Task prompt
Using the entries below, say how many of the lines carry "pink". Write the number alone.

Records provided
--------------------------------
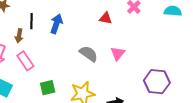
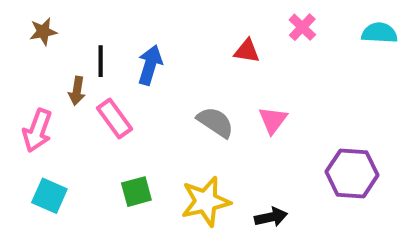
pink rectangle: (25, 61) -> (115, 118), moved

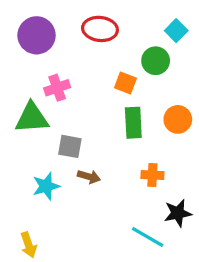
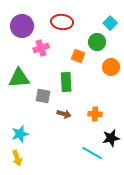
pink cross: (57, 88) -> (41, 48), moved
orange circle: (178, 119) -> (111, 67), moved
green rectangle: (133, 123) -> (66, 82), moved
brown arrow: (89, 177) -> (64, 114), moved
cyan star: (46, 186) -> (20, 134), moved

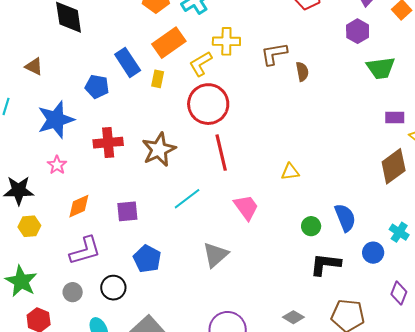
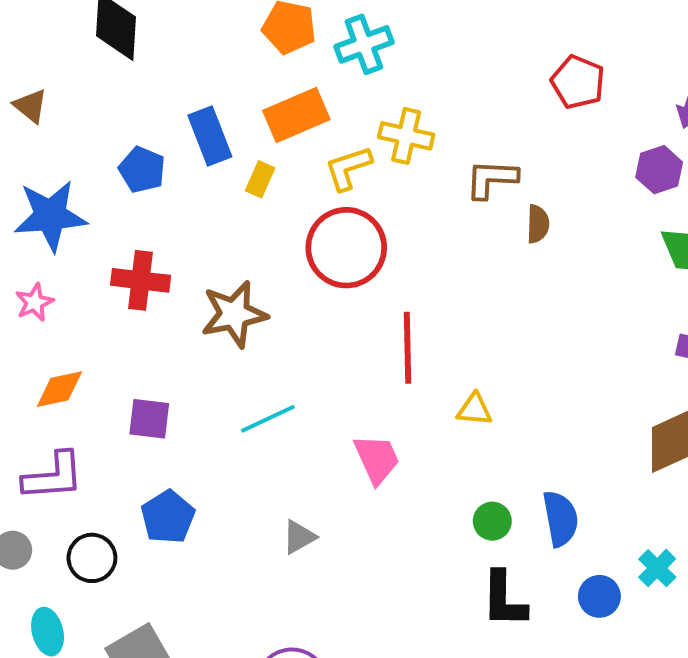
--------------------------------
Worked solution
2